For each line below that holds "tile", return the line as it stands.

[[ Data section, beginning ]]

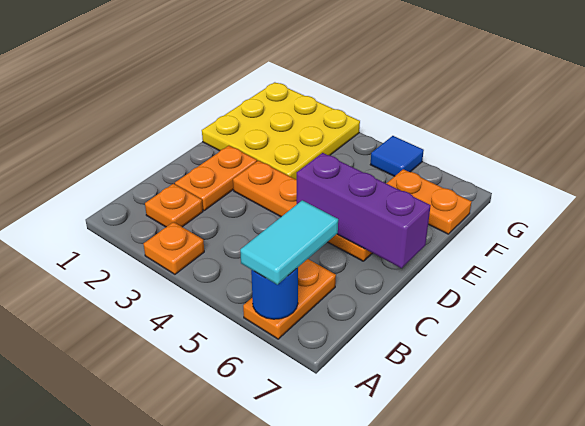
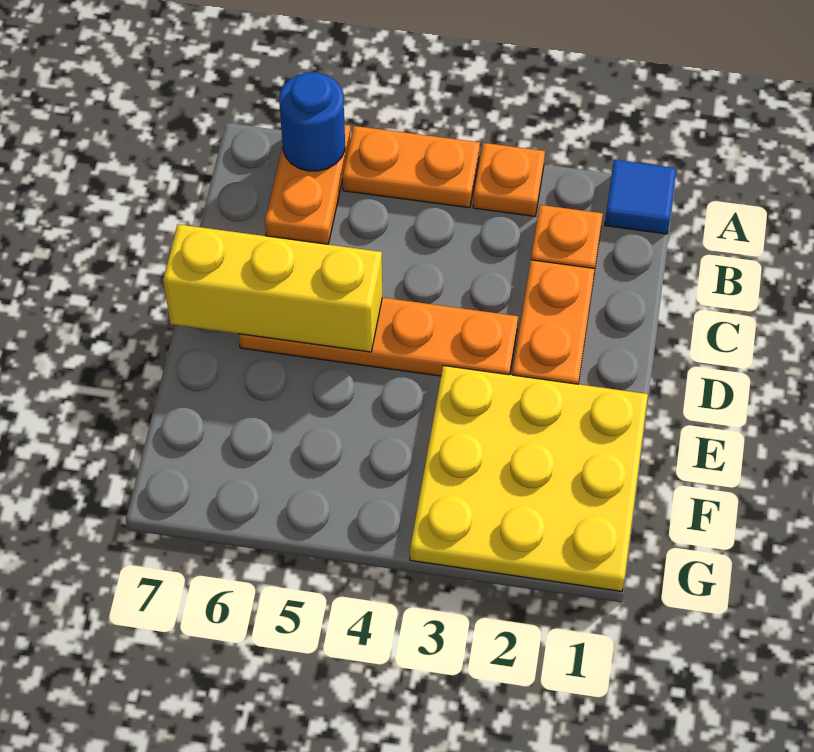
cyan tile A6:B6 level 3 -> none
purple brick D5:D7 level 2 -> yellow brick D5:D7 level 2
orange plate F6:F7 level 1 -> orange plate A4:A5 level 1
blue tile G5 level 1 -> blue tile A1 level 1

[[ Data section, end ]]

§ **Finished exercise**
cyan tile A6:B6 level 3 -> none
blue tile G5 level 1 -> blue tile A1 level 1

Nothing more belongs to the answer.